* Spatial relationship listing
******************************

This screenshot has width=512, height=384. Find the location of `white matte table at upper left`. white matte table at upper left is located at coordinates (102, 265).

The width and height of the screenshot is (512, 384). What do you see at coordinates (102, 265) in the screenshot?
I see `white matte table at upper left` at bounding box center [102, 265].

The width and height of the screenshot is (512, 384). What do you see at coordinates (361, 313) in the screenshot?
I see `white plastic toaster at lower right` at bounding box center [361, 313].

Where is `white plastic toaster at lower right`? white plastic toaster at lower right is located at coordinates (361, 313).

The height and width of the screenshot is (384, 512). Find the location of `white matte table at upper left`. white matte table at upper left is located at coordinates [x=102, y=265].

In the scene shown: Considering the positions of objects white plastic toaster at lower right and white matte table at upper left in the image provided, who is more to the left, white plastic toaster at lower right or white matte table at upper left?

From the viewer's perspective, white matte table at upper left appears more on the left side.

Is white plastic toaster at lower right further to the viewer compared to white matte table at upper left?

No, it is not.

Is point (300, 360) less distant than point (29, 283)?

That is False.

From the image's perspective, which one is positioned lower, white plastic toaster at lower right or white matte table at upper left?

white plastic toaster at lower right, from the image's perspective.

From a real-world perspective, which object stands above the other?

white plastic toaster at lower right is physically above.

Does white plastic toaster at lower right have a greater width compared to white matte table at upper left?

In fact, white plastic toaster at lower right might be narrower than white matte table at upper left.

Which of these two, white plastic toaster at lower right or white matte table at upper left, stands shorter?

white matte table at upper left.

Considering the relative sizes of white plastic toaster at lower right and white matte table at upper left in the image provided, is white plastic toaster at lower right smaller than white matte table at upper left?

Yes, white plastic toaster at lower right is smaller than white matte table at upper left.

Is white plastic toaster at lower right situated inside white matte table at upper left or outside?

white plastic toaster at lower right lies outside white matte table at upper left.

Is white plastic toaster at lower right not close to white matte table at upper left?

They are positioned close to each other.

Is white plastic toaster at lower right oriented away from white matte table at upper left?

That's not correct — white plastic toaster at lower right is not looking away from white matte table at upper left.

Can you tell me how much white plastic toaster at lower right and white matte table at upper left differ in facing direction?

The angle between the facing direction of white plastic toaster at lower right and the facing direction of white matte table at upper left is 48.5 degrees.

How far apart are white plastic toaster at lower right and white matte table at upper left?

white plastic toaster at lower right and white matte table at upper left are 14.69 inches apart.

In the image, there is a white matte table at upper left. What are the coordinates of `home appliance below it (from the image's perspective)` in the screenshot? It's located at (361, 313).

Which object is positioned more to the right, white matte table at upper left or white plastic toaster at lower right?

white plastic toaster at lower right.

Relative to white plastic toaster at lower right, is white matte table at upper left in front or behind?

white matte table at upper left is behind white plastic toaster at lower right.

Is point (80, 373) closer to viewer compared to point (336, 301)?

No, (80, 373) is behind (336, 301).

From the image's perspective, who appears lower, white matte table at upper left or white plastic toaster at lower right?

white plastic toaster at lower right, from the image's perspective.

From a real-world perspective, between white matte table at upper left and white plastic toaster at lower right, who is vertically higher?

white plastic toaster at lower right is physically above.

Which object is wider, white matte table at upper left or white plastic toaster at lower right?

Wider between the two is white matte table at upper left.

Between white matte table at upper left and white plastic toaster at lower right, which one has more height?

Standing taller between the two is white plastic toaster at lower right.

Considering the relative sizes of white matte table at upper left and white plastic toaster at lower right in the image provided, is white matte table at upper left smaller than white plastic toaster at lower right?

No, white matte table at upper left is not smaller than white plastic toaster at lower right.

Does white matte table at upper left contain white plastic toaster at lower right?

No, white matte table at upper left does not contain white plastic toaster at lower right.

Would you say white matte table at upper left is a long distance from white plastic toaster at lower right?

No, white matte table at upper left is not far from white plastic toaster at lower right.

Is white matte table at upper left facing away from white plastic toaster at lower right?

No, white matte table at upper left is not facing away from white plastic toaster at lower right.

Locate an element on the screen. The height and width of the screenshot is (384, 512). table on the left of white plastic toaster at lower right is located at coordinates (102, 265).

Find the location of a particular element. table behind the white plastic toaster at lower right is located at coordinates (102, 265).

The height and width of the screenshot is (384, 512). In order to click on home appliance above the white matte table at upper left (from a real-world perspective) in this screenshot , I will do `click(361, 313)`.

******************************

* Prompt
Could you reproduce the entire listing above word for word, keeping every line?

* Exercise output
This screenshot has width=512, height=384. Find the location of `white matte table at upper left`. white matte table at upper left is located at coordinates (102, 265).

The width and height of the screenshot is (512, 384). What do you see at coordinates (102, 265) in the screenshot?
I see `white matte table at upper left` at bounding box center [102, 265].

The width and height of the screenshot is (512, 384). What do you see at coordinates (361, 313) in the screenshot?
I see `white plastic toaster at lower right` at bounding box center [361, 313].

Where is `white plastic toaster at lower right`? white plastic toaster at lower right is located at coordinates (361, 313).

The height and width of the screenshot is (384, 512). Find the location of `white matte table at upper left`. white matte table at upper left is located at coordinates [x=102, y=265].

In the scene shown: Considering the positions of objects white plastic toaster at lower right and white matte table at upper left in the image provided, who is more to the left, white plastic toaster at lower right or white matte table at upper left?

From the viewer's perspective, white matte table at upper left appears more on the left side.

Is white plastic toaster at lower right further to the viewer compared to white matte table at upper left?

No, it is not.

Is point (300, 360) less distant than point (29, 283)?

That is False.

From the image's perspective, which one is positioned lower, white plastic toaster at lower right or white matte table at upper left?

white plastic toaster at lower right, from the image's perspective.

From a real-world perspective, which object stands above the other?

white plastic toaster at lower right is physically above.

Does white plastic toaster at lower right have a greater width compared to white matte table at upper left?

In fact, white plastic toaster at lower right might be narrower than white matte table at upper left.

Which of these two, white plastic toaster at lower right or white matte table at upper left, stands shorter?

white matte table at upper left.

Considering the relative sizes of white plastic toaster at lower right and white matte table at upper left in the image provided, is white plastic toaster at lower right smaller than white matte table at upper left?

Yes, white plastic toaster at lower right is smaller than white matte table at upper left.

Is white plastic toaster at lower right situated inside white matte table at upper left or outside?

white plastic toaster at lower right lies outside white matte table at upper left.

Is white plastic toaster at lower right not close to white matte table at upper left?

They are positioned close to each other.

Is white plastic toaster at lower right oriented away from white matte table at upper left?

That's not correct — white plastic toaster at lower right is not looking away from white matte table at upper left.

Can you tell me how much white plastic toaster at lower right and white matte table at upper left differ in facing direction?

The angle between the facing direction of white plastic toaster at lower right and the facing direction of white matte table at upper left is 48.5 degrees.

How far apart are white plastic toaster at lower right and white matte table at upper left?

white plastic toaster at lower right and white matte table at upper left are 14.69 inches apart.

In the image, there is a white matte table at upper left. What are the coordinates of `home appliance below it (from the image's perspective)` in the screenshot? It's located at (361, 313).

Which object is positioned more to the right, white matte table at upper left or white plastic toaster at lower right?

white plastic toaster at lower right.

Relative to white plastic toaster at lower right, is white matte table at upper left in front or behind?

white matte table at upper left is behind white plastic toaster at lower right.

Is point (80, 373) closer to viewer compared to point (336, 301)?

No, (80, 373) is behind (336, 301).

From the image's perspective, who appears lower, white matte table at upper left or white plastic toaster at lower right?

white plastic toaster at lower right, from the image's perspective.

From a real-world perspective, between white matte table at upper left and white plastic toaster at lower right, who is vertically higher?

white plastic toaster at lower right is physically above.

Which object is wider, white matte table at upper left or white plastic toaster at lower right?

Wider between the two is white matte table at upper left.

Between white matte table at upper left and white plastic toaster at lower right, which one has more height?

Standing taller between the two is white plastic toaster at lower right.

Considering the relative sizes of white matte table at upper left and white plastic toaster at lower right in the image provided, is white matte table at upper left smaller than white plastic toaster at lower right?

No, white matte table at upper left is not smaller than white plastic toaster at lower right.

Does white matte table at upper left contain white plastic toaster at lower right?

No, white matte table at upper left does not contain white plastic toaster at lower right.

Would you say white matte table at upper left is a long distance from white plastic toaster at lower right?

No, white matte table at upper left is not far from white plastic toaster at lower right.

Is white matte table at upper left facing away from white plastic toaster at lower right?

No, white matte table at upper left is not facing away from white plastic toaster at lower right.

Locate an element on the screen. The height and width of the screenshot is (384, 512). table on the left of white plastic toaster at lower right is located at coordinates (102, 265).

Find the location of a particular element. table behind the white plastic toaster at lower right is located at coordinates (102, 265).

The height and width of the screenshot is (384, 512). In order to click on home appliance above the white matte table at upper left (from a real-world perspective) in this screenshot , I will do `click(361, 313)`.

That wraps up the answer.